Every line in the data below from the one containing "R4: none -> 820 (CNT, IND)" down to the one containing "R14: 33k (DGND, W28) -> 33k (W3, W28)", both included, must be retyped exactly; no other line is to appear.

═════ DATA IN THIS EXERCISE ═════

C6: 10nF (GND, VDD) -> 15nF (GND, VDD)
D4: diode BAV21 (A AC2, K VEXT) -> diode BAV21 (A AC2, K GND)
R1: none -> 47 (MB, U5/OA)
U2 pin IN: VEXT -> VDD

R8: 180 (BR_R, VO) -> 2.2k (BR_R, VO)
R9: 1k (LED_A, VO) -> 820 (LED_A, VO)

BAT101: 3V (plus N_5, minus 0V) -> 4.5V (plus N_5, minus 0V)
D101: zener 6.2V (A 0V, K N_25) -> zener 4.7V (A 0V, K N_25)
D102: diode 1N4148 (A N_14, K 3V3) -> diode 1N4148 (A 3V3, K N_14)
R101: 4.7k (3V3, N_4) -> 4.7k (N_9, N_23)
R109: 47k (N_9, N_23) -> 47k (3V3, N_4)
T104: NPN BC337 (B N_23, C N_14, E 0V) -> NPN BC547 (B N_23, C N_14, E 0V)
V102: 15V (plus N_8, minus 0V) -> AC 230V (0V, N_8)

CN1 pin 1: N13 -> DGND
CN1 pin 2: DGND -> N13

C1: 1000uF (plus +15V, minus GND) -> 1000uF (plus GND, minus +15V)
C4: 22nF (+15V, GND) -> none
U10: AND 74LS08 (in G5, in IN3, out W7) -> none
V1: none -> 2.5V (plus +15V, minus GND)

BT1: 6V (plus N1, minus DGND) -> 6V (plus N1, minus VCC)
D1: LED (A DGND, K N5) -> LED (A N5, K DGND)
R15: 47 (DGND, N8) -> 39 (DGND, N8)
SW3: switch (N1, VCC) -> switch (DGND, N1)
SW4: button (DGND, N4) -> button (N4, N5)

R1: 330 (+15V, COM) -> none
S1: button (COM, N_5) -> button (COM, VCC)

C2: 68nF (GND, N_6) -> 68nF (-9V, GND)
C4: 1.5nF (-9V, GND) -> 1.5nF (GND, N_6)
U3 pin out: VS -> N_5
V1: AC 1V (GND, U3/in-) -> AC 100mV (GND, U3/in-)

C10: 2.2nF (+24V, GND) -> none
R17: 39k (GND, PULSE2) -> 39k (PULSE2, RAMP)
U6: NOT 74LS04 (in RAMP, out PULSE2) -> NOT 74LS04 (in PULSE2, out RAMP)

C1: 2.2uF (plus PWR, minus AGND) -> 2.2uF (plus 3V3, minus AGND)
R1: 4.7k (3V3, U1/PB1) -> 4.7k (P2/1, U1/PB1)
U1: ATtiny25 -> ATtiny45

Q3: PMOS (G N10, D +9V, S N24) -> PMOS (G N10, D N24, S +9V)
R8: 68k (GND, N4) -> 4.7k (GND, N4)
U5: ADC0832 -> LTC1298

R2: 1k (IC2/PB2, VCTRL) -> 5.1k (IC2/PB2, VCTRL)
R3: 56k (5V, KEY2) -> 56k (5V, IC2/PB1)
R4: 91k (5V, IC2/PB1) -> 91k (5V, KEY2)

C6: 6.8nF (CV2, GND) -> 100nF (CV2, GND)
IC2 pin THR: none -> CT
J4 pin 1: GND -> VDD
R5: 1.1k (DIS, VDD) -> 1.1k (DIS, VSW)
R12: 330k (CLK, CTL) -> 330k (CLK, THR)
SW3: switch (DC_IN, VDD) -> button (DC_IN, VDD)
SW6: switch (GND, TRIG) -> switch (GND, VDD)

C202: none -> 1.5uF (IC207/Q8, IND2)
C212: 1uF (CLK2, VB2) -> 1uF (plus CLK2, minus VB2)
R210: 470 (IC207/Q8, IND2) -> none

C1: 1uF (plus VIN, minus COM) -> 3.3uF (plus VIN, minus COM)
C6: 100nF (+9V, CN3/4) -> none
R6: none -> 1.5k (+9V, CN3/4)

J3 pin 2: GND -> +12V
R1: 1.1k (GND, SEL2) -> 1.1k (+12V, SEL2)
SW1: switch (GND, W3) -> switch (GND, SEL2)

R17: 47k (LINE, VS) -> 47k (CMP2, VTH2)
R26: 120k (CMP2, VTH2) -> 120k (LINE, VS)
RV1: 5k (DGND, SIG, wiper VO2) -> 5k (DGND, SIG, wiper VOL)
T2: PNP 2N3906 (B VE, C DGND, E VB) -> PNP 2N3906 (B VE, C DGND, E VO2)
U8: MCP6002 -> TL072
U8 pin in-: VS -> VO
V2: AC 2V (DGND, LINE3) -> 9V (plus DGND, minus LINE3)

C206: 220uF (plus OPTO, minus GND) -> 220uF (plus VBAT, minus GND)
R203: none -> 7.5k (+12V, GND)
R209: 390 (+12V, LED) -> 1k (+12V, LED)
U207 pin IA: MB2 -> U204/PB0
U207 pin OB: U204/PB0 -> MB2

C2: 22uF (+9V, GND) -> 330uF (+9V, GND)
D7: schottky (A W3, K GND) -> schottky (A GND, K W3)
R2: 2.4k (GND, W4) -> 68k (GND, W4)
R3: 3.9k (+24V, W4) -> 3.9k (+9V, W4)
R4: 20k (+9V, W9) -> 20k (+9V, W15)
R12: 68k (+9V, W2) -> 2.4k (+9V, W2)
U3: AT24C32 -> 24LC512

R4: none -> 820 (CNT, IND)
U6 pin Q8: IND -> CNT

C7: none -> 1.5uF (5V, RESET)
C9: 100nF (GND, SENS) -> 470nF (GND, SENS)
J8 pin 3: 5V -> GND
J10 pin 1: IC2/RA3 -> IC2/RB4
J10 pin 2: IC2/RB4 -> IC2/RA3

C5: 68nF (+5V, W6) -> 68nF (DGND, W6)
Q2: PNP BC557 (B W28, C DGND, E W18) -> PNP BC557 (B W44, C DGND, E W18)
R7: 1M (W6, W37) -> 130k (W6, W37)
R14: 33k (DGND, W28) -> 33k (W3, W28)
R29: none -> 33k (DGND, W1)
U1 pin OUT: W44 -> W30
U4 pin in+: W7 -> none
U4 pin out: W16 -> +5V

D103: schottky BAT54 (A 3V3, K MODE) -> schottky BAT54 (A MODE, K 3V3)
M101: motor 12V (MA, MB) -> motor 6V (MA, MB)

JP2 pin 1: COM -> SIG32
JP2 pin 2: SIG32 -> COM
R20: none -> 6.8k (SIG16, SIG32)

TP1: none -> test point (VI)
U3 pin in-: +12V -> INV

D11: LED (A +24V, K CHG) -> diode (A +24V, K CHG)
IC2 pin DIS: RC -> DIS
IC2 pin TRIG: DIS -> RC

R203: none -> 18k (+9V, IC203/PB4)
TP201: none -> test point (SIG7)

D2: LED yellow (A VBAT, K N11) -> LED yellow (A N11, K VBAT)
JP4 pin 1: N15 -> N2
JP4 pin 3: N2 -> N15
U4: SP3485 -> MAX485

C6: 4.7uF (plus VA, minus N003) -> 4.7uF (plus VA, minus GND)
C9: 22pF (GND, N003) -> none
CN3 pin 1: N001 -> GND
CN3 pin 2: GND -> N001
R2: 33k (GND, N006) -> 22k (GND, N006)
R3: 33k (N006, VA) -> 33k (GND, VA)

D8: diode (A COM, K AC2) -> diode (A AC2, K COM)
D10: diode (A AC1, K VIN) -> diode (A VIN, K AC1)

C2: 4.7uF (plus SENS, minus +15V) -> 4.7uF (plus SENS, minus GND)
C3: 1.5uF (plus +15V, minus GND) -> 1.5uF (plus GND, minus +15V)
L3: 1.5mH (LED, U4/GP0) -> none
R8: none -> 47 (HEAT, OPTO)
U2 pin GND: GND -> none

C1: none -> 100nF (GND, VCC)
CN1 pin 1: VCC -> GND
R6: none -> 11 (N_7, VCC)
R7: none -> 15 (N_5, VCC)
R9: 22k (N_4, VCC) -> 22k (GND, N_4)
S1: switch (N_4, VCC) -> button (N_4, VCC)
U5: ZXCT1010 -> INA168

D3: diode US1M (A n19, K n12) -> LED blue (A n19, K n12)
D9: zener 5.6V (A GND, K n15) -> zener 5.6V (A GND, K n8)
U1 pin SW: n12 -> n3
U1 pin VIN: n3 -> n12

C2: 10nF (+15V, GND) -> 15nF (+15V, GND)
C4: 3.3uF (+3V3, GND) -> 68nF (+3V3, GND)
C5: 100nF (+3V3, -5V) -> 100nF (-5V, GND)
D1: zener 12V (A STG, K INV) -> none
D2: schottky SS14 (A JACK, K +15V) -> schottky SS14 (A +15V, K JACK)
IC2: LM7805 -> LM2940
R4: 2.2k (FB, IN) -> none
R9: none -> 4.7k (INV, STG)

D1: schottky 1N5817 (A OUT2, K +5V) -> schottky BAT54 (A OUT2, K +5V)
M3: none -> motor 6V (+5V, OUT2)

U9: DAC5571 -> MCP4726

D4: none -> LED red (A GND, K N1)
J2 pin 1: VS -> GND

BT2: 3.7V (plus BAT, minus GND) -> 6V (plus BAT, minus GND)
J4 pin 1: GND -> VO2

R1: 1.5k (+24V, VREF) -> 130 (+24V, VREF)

═════

WRITTEN REPLY =>
R4: none -> 820 (CNT, IND)
U6 pin Q8: IND -> CNT

C7: none -> 1.5uF (5V, RESET)
C9: 100nF (GND, SENS) -> 470nF (GND, SENS)
J8 pin 3: 5V -> GND
J10 pin 1: IC2/RA3 -> IC2/RB4
J10 pin 2: IC2/RB4 -> IC2/RA3

C5: 68nF (+5V, W6) -> 68nF (DGND, W6)
Q2: PNP BC557 (B W28, C DGND, E W18) -> PNP BC557 (B W44, C DGND, E W18)
R7: 1M (W6, W37) -> 130k (W6, W37)
R14: 33k (DGND, W28) -> 33k (W3, W28)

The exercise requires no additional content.